Set down every entry below exactly as it stands.

Object transformation records
====

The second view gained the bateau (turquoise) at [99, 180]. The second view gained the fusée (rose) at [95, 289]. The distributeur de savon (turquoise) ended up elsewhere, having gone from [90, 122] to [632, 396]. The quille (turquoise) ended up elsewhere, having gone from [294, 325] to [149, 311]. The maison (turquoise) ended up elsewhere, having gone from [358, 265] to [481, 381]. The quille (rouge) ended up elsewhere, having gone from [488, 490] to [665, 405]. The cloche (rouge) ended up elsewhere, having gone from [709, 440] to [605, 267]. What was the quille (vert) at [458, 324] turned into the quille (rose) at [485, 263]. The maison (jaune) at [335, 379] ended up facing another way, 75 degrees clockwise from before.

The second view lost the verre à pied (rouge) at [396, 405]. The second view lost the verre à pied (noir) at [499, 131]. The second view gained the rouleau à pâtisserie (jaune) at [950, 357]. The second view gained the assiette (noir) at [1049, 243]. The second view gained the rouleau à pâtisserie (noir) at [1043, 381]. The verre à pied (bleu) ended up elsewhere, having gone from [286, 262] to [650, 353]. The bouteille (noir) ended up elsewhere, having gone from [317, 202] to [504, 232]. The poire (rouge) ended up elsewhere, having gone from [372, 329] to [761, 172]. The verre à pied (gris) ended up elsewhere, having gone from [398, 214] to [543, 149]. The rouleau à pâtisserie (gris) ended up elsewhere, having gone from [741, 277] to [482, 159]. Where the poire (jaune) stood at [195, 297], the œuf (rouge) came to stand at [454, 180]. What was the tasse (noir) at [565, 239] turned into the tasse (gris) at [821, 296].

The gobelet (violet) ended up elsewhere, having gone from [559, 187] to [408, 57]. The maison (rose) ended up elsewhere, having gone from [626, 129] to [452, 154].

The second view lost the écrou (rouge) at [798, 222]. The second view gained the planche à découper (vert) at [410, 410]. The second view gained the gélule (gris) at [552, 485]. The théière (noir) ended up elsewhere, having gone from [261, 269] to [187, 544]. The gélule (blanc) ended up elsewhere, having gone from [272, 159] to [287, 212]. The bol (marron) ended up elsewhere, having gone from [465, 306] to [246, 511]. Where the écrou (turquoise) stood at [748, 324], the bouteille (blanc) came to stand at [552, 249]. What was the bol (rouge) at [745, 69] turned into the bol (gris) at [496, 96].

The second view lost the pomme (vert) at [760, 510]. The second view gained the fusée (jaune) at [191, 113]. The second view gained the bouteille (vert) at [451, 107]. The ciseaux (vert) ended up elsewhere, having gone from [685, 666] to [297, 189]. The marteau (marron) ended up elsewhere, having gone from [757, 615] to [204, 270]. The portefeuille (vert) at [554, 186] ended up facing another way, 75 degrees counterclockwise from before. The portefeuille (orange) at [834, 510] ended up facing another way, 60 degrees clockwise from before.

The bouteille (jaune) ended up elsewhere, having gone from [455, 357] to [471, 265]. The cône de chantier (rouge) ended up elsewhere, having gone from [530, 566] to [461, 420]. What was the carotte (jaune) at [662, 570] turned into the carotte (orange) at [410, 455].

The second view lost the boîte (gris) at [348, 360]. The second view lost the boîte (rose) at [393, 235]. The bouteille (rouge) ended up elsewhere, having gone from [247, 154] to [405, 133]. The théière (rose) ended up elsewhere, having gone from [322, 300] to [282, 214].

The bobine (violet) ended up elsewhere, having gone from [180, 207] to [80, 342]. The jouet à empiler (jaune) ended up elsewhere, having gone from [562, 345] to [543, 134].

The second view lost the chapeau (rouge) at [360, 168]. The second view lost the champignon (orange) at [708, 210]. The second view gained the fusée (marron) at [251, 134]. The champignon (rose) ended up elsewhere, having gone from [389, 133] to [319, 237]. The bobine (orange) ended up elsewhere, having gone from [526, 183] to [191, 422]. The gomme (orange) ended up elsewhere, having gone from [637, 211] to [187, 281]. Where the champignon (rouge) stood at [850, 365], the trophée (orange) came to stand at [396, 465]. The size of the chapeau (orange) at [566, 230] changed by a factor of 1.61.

====

=== Exercise response ===
The second view gained the bateau (turquoise) at [99, 180]. The second view gained the fusée (rose) at [95, 289]. The distributeur de savon (turquoise) ended up elsewhere, having gone from [90, 122] to [632, 396]. The quille (turquoise) ended up elsewhere, having gone from [294, 325] to [149, 311]. The maison (turquoise) ended up elsewhere, having gone from [358, 265] to [481, 381]. The quille (rouge) ended up elsewhere, having gone from [488, 490] to [665, 405]. The cloche (rouge) ended up elsewhere, having gone from [709, 440] to [605, 267]. What was the quille (vert) at [458, 324] turned into the quille (rose) at [485, 263]. The maison (jaune) at [335, 379] ended up facing another way, 75 degrees clockwise from before.

The second view lost the verre à pied (rouge) at [396, 405]. The second view lost the verre à pied (noir) at [499, 131]. The second view gained the rouleau à pâtisserie (jaune) at [950, 357]. The second view gained the assiette (noir) at [1049, 243]. The second view gained the rouleau à pâtisserie (noir) at [1043, 381]. The verre à pied (bleu) ended up elsewhere, having gone from [286, 262] to [650, 353]. The bouteille (noir) ended up elsewhere, having gone from [317, 202] to [504, 232]. The poire (rouge) ended up elsewhere, having gone from [372, 329] to [761, 172]. The verre à pied (gris) ended up elsewhere, having gone from [398, 214] to [543, 149]. The rouleau à pâtisserie (gris) ended up elsewhere, having gone from [741, 277] to [482, 159]. Where the poire (jaune) stood at [195, 297], the œuf (rouge) came to stand at [454, 180]. What was the tasse (noir) at [565, 239] turned into the tasse (gris) at [821, 296].

The gobelet (violet) ended up elsewhere, having gone from [559, 187] to [408, 57]. The maison (rose) ended up elsewhere, having gone from [626, 129] to [452, 154].

The second view lost the écrou (rouge) at [798, 222]. The second view gained the planche à découper (vert) at [410, 410]. The second view gained the gélule (gris) at [552, 485]. The théière (noir) ended up elsewhere, having gone from [261, 269] to [187, 544]. The gélule (blanc) ended up elsewhere, having gone from [272, 159] to [287, 212]. The bol (marron) ended up elsewhere, having gone from [465, 306] to [246, 511]. Where the écrou (turquoise) stood at [748, 324], the bouteille (blanc) came to stand at [552, 249]. What was the bol (rouge) at [745, 69] turned into the bol (gris) at [496, 96].

The second view lost the pomme (vert) at [760, 510]. The second view gained the fusée (jaune) at [191, 113]. The second view gained the bouteille (vert) at [451, 107]. The ciseaux (vert) ended up elsewhere, having gone from [685, 666] to [297, 189]. The marteau (marron) ended up elsewhere, having gone from [757, 615] to [204, 270]. The portefeuille (vert) at [554, 186] ended up facing another way, 75 degrees counterclockwise from before. The portefeuille (orange) at [834, 510] ended up facing another way, 60 degrees clockwise from before.

The bouteille (jaune) ended up elsewhere, having gone from [455, 357] to [471, 265]. The cône de chantier (rouge) ended up elsewhere, having gone from [530, 566] to [461, 420]. What was the carotte (jaune) at [662, 570] turned into the carotte (orange) at [410, 455].

The second view lost the boîte (gris) at [348, 360]. The second view lost the boîte (rose) at [393, 235]. The bouteille (rouge) ended up elsewhere, having gone from [247, 154] to [405, 133]. The théière (rose) ended up elsewhere, having gone from [322, 300] to [282, 214].

The bobine (violet) ended up elsewhere, having gone from [180, 207] to [80, 342]. The jouet à empiler (jaune) ended up elsewhere, having gone from [562, 345] to [543, 134].

The second view lost the chapeau (rouge) at [360, 168]. The second view lost the champignon (orange) at [708, 210]. The second view gained the fusée (marron) at [251, 134]. The champignon (rose) ended up elsewhere, having gone from [389, 133] to [319, 237]. The bobine (orange) ended up elsewhere, having gone from [526, 183] to [191, 422]. The gomme (orange) ended up elsewhere, having gone from [637, 211] to [187, 281]. Where the champignon (rouge) stood at [850, 365], the trophée (orange) came to stand at [396, 465]. The size of the chapeau (orange) at [566, 230] changed by a factor of 1.61.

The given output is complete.